• [Try it]
The line containing "blue calculator: 2 -> 1" and every line after it, through the end of the records below, are to be reproduced exactly, with the pictures left out.

• [Exercise materials]
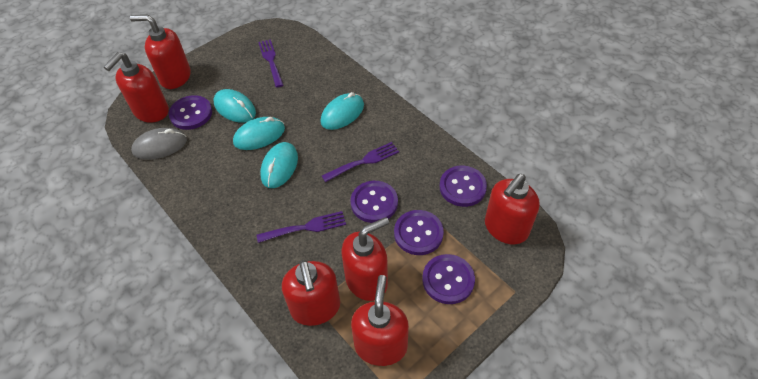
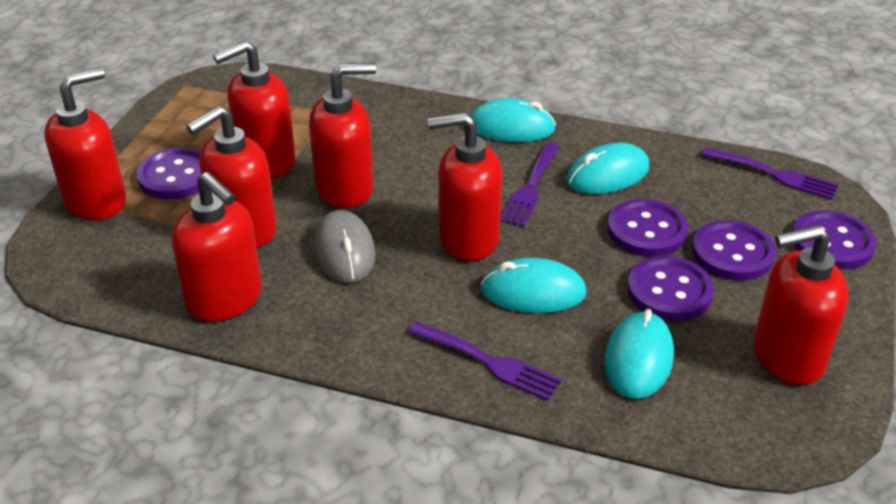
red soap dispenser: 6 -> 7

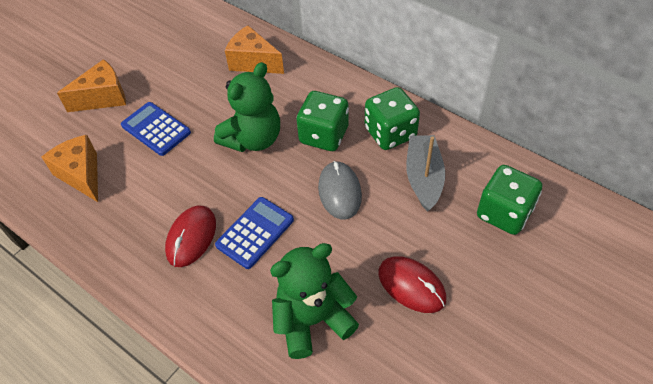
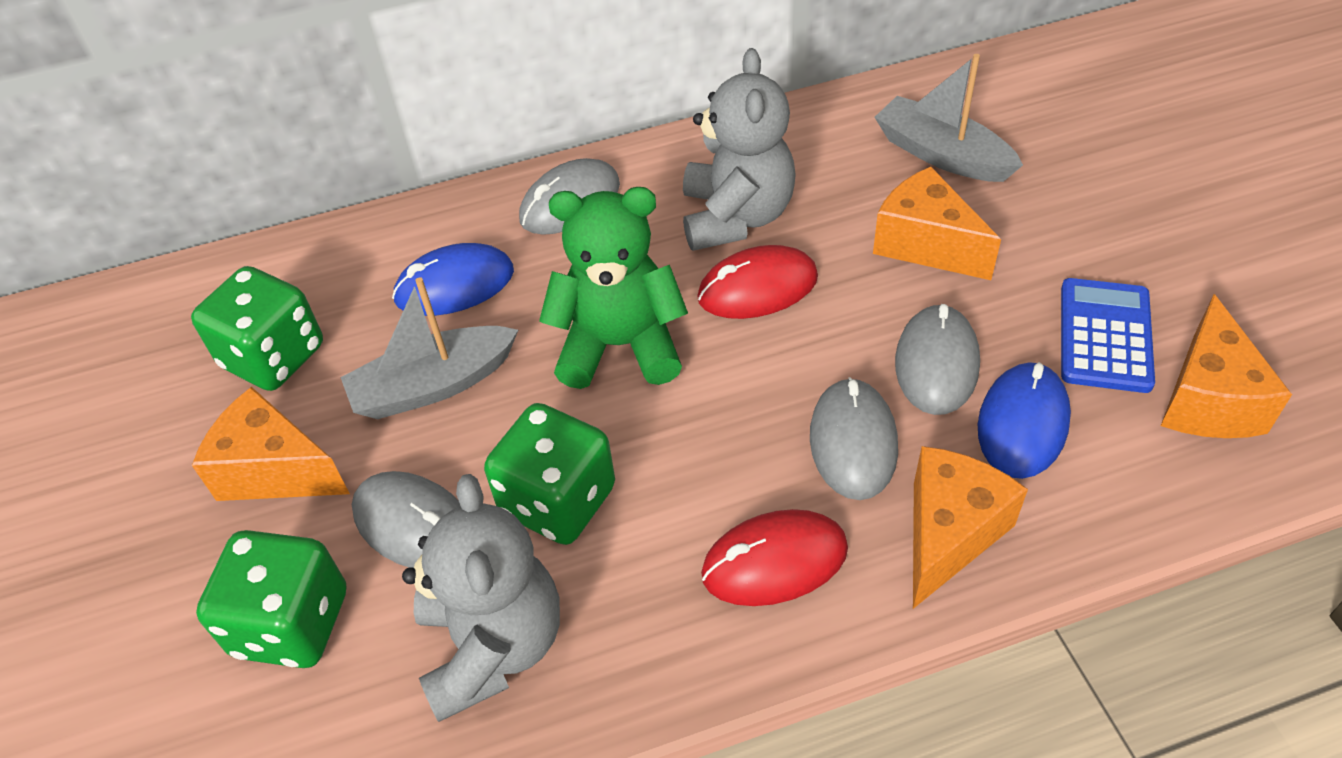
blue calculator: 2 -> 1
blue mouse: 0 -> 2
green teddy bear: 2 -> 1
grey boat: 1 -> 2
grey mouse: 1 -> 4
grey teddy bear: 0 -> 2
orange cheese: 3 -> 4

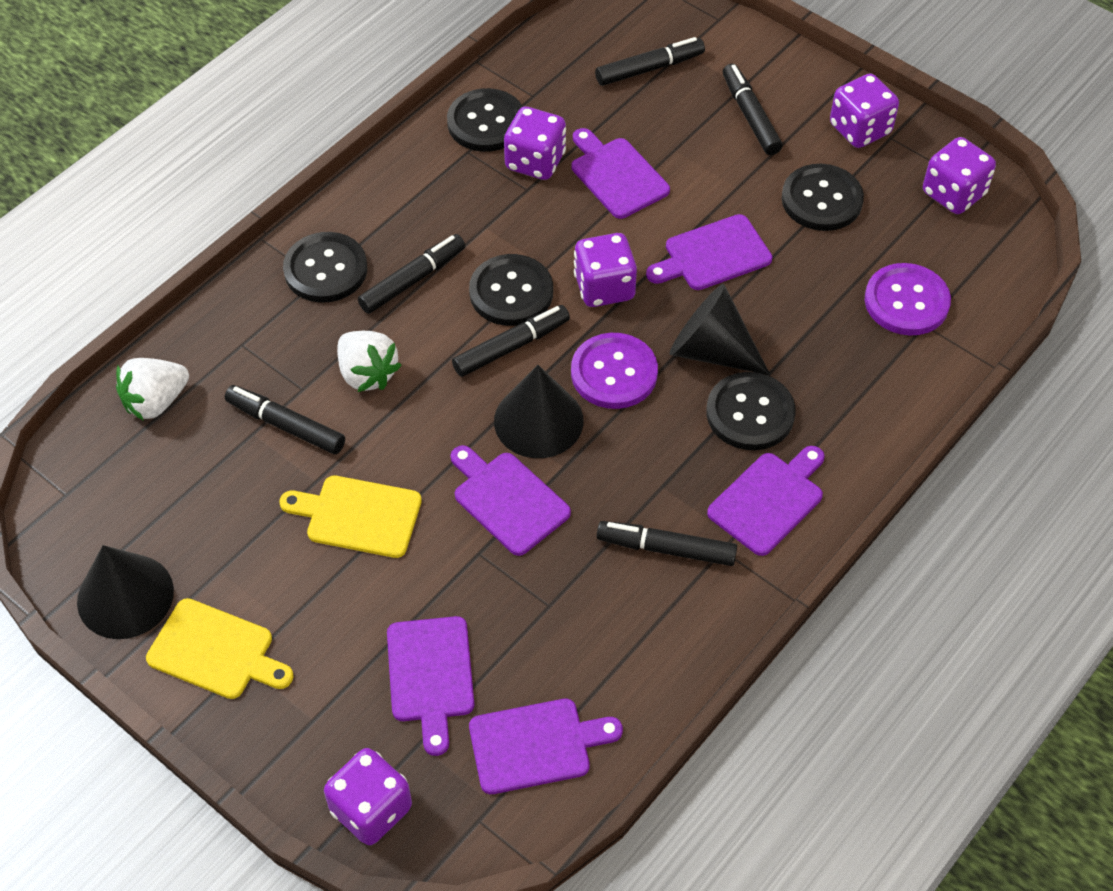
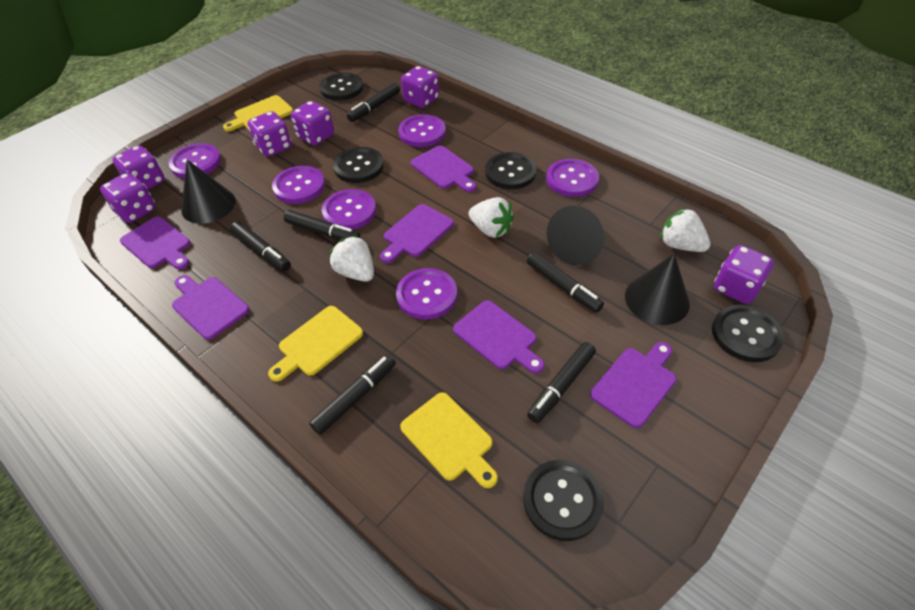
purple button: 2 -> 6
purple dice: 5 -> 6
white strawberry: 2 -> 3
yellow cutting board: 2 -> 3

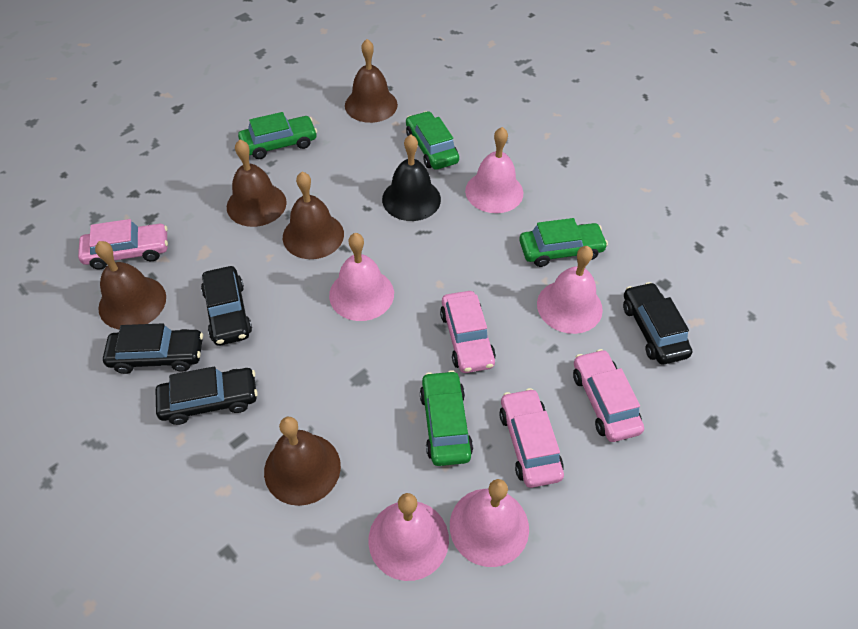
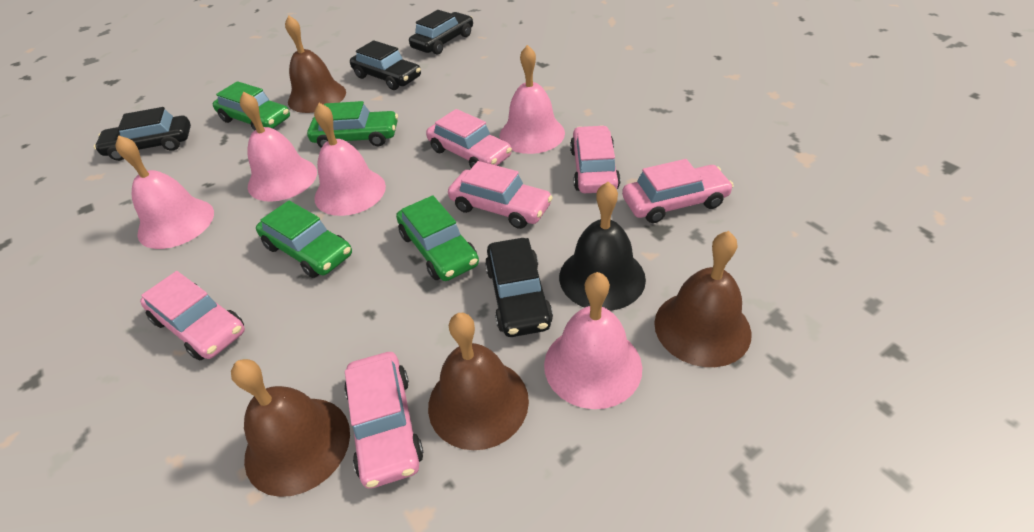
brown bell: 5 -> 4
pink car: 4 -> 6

• [Task output]
blue calculator: 2 -> 1
blue mouse: 0 -> 2
green teddy bear: 2 -> 1
grey boat: 1 -> 2
grey mouse: 1 -> 4
grey teddy bear: 0 -> 2
orange cheese: 3 -> 4

purple button: 2 -> 6
purple dice: 5 -> 6
white strawberry: 2 -> 3
yellow cutting board: 2 -> 3

brown bell: 5 -> 4
pink car: 4 -> 6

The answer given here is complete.